╭─ Source material

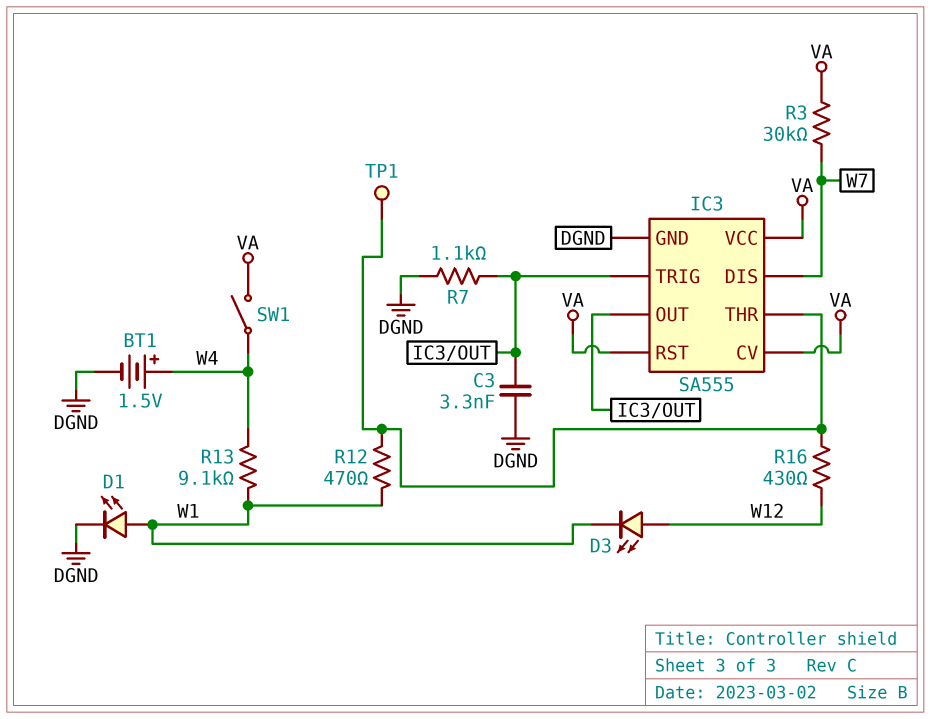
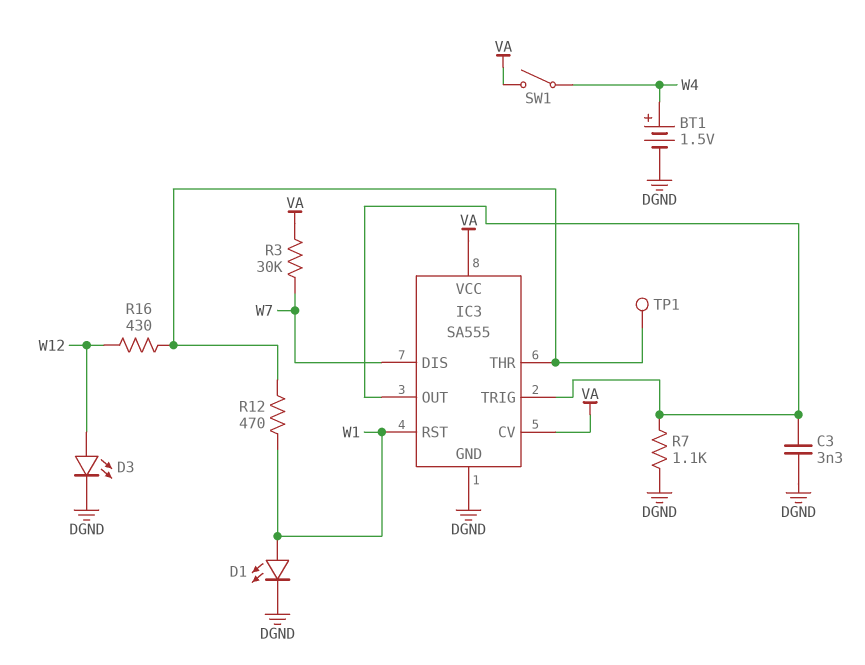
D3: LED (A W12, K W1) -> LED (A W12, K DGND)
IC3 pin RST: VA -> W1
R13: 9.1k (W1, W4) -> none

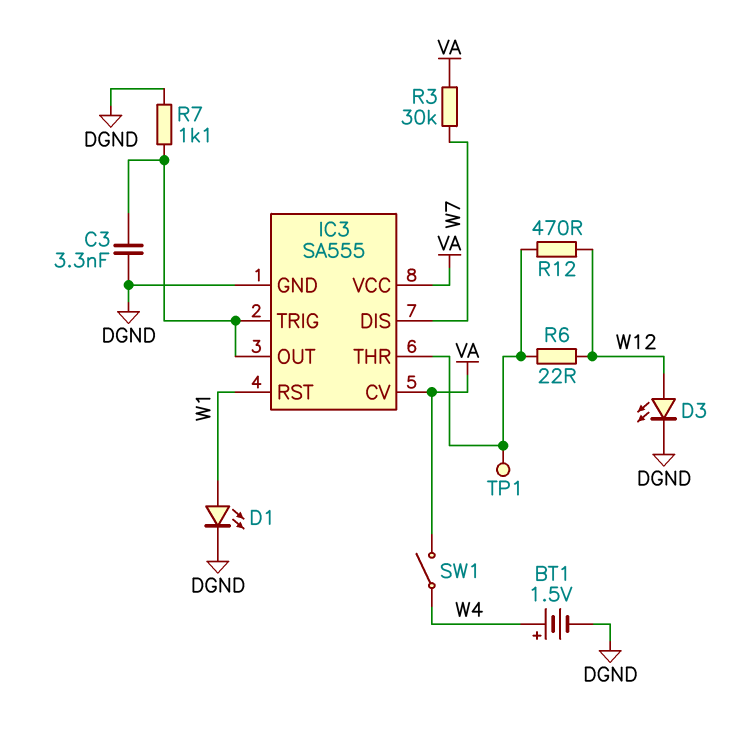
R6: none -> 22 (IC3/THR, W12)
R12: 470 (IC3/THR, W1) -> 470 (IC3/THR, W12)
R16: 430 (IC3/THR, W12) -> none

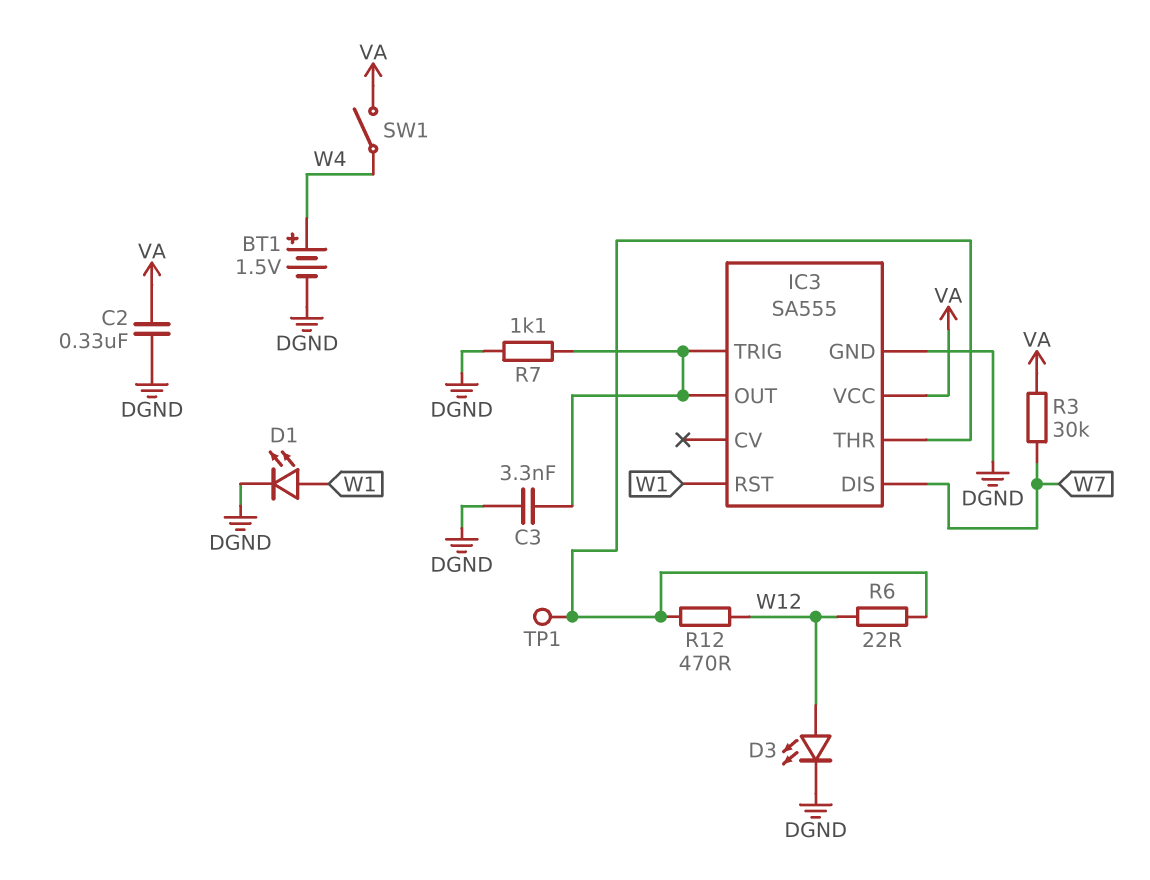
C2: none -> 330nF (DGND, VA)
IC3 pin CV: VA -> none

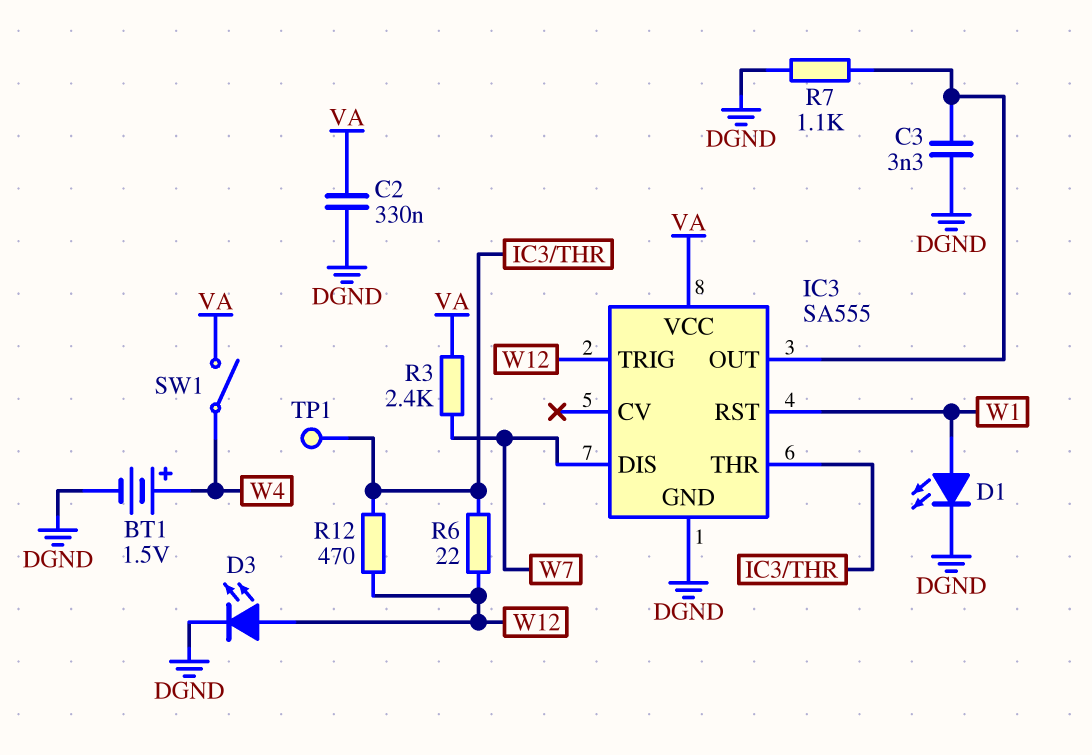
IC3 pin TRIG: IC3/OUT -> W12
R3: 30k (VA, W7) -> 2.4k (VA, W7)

╰─
╭─ Source material

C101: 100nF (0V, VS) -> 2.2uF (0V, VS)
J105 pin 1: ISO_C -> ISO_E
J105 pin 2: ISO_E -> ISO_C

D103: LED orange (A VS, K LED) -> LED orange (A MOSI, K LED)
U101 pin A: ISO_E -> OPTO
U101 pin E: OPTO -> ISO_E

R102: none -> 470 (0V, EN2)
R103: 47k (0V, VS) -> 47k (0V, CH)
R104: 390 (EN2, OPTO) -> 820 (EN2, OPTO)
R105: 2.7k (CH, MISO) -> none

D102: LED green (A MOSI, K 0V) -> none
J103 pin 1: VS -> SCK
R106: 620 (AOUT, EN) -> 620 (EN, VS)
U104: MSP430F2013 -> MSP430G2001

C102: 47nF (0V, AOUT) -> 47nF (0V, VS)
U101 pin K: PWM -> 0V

╰─

→ **To do**
Could you restate word for word the lines above, from the one that contains "R104: 390 (EN2, OPTO) -> 820 (EN2, OPTO)" through the one that contains "C102: 47nF (0V, AOUT) -> 47nF (0V, VS)", and no others?

→ **Your response**
R104: 390 (EN2, OPTO) -> 820 (EN2, OPTO)
R105: 2.7k (CH, MISO) -> none

D102: LED green (A MOSI, K 0V) -> none
J103 pin 1: VS -> SCK
R106: 620 (AOUT, EN) -> 620 (EN, VS)
U104: MSP430F2013 -> MSP430G2001

C102: 47nF (0V, AOUT) -> 47nF (0V, VS)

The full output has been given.